WHAT IS EXPECTED => Because the images are not wanted, restate every line below word for word without them.

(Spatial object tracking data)
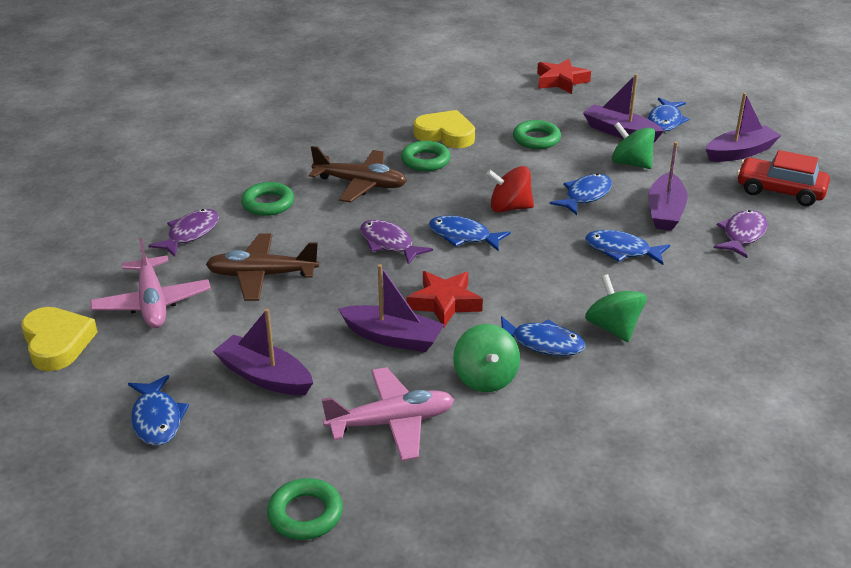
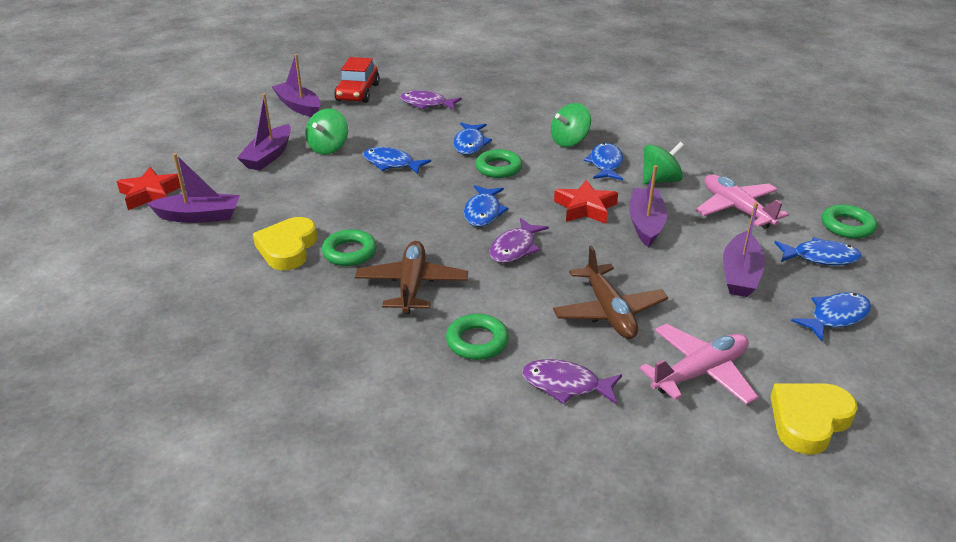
camera: 105 degrees left, 0 degrees up
(509, 208) = (425, 196): red spinning top -> none
(536, 139) = (289, 195): green ring -> green ring (498, 168)
(665, 121) = (243, 137): blue fish -> blue fish (820, 257)
(665, 211) = (405, 131): purple boat -> purple boat (199, 216)

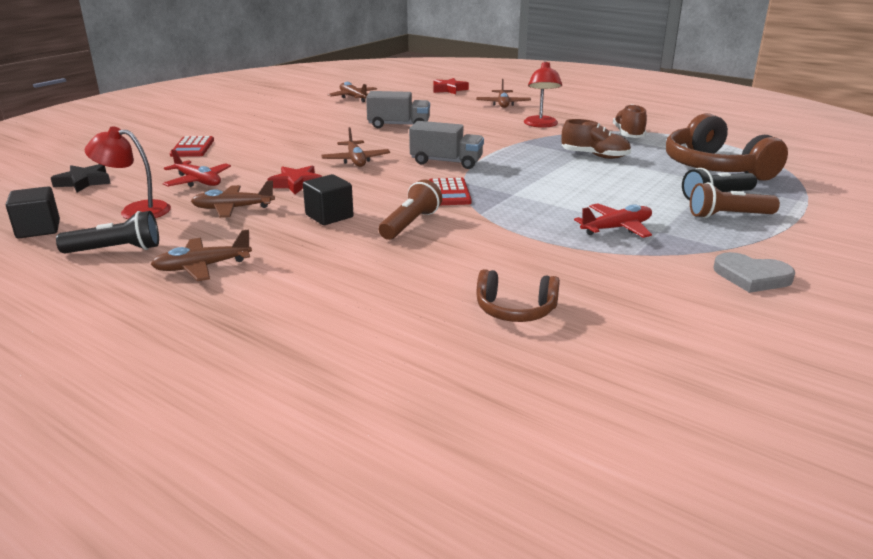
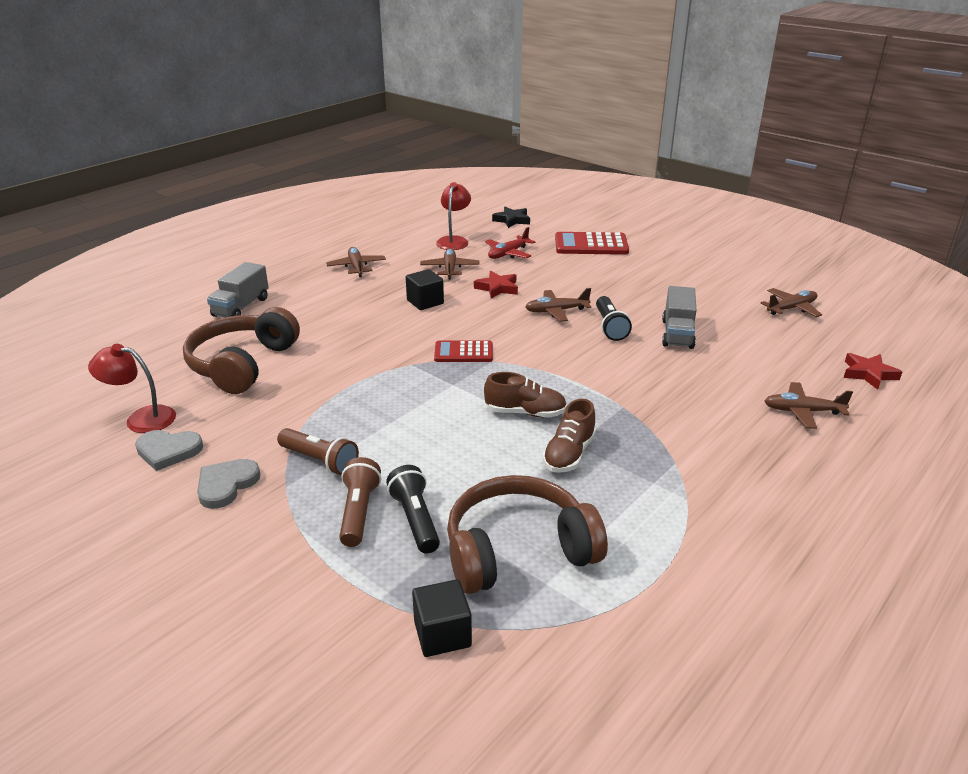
camera: 95 degrees right, 5 degrees up
(38, 229) = (431, 220): black cube -> black cube (442, 634)
(116, 250) = (391, 243): black flashlight -> black flashlight (610, 327)
(192, 147) = (591, 245): red calculator -> red calculator, size x1.56
(410, 224) = (399, 333): brown flashlight -> brown flashlight (320, 461)
(446, 162) = (549, 355): grey truck -> grey truck (241, 307)
(515, 310) = (242, 364): brown headphones -> brown headphones, size x1.90
(541, 125) = (701, 431): red lamp -> red lamp (141, 418)
(616, 228) = (354, 430): red plane -> none
(628, 135) = (666, 502): brown shoe -> brown shoe (525, 412)
(730, 322) = (168, 451): none -> grey heart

ANSWER BELOW =>
camera: 105 degrees left, 0 degrees up
(509, 208) = (425, 196): red spinning top -> none
(536, 139) = (289, 195): green ring -> green ring (498, 168)
(665, 121) = (243, 137): blue fish -> blue fish (820, 257)
(665, 211) = (405, 131): purple boat -> purple boat (199, 216)

camera: 95 degrees right, 5 degrees up
(38, 229) = (431, 220): black cube -> black cube (442, 634)
(116, 250) = (391, 243): black flashlight -> black flashlight (610, 327)
(192, 147) = (591, 245): red calculator -> red calculator, size x1.56
(410, 224) = (399, 333): brown flashlight -> brown flashlight (320, 461)
(446, 162) = (549, 355): grey truck -> grey truck (241, 307)
(515, 310) = (242, 364): brown headphones -> brown headphones, size x1.90
(541, 125) = (701, 431): red lamp -> red lamp (141, 418)
(616, 228) = (354, 430): red plane -> none
(628, 135) = (666, 502): brown shoe -> brown shoe (525, 412)
(730, 322) = (168, 451): none -> grey heart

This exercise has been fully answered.